Your task: Write out all of the material below word for word, leaving out the pictures.

*** Extracted material Section Begins ***

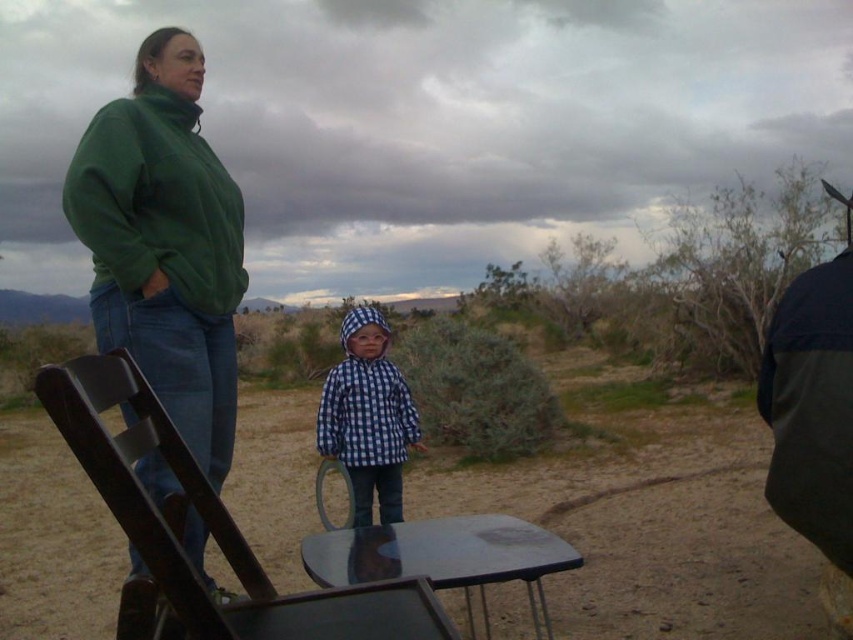
Question: Which point appears closest to the camera in this image?

Choices:
 (A) click(387, 468)
 (B) click(206, 156)
 (C) click(115, 330)
 (D) click(807, 356)

Answer: (D)

Question: Is dark green jacket at right thinner than blue checkered jacket at center?

Choices:
 (A) yes
 (B) no

Answer: (A)

Question: Which point is closer to the camera?

Choices:
 (A) (233, 186)
 (B) (387, 458)
 (C) (564, 522)

Answer: (A)

Question: Is green fleece jacket at upper left bigger than blue checkered jacket at center?

Choices:
 (A) yes
 (B) no

Answer: (B)

Question: Can you confirm if dirt field at center is wider than dark green jacket at right?

Choices:
 (A) yes
 (B) no

Answer: (A)

Question: Estimate the real-world distances between objects in this image. Which object is closer to the wooden folding chair at center?

Choices:
 (A) blue checkered jacket at center
 (B) dark green jacket at right
 (C) green fleece sweatshirt at upper left
 (D) green fleece jacket at upper left

Answer: (D)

*** Extracted material Section Ends ***

Solution below:
Question: Which point appears closest to the camera in this image?

Choices:
 (A) click(387, 468)
 (B) click(206, 156)
 (C) click(115, 330)
 (D) click(807, 356)

Answer: (D)

Question: Is dark green jacket at right thinner than blue checkered jacket at center?

Choices:
 (A) yes
 (B) no

Answer: (A)

Question: Which point is closer to the camera?

Choices:
 (A) (233, 186)
 (B) (387, 458)
 (C) (564, 522)

Answer: (A)

Question: Is green fleece jacket at upper left bigger than blue checkered jacket at center?

Choices:
 (A) yes
 (B) no

Answer: (B)

Question: Can you confirm if dirt field at center is wider than dark green jacket at right?

Choices:
 (A) yes
 (B) no

Answer: (A)

Question: Estimate the real-world distances between objects in this image. Which object is closer to the wooden folding chair at center?

Choices:
 (A) blue checkered jacket at center
 (B) dark green jacket at right
 (C) green fleece sweatshirt at upper left
 (D) green fleece jacket at upper left

Answer: (D)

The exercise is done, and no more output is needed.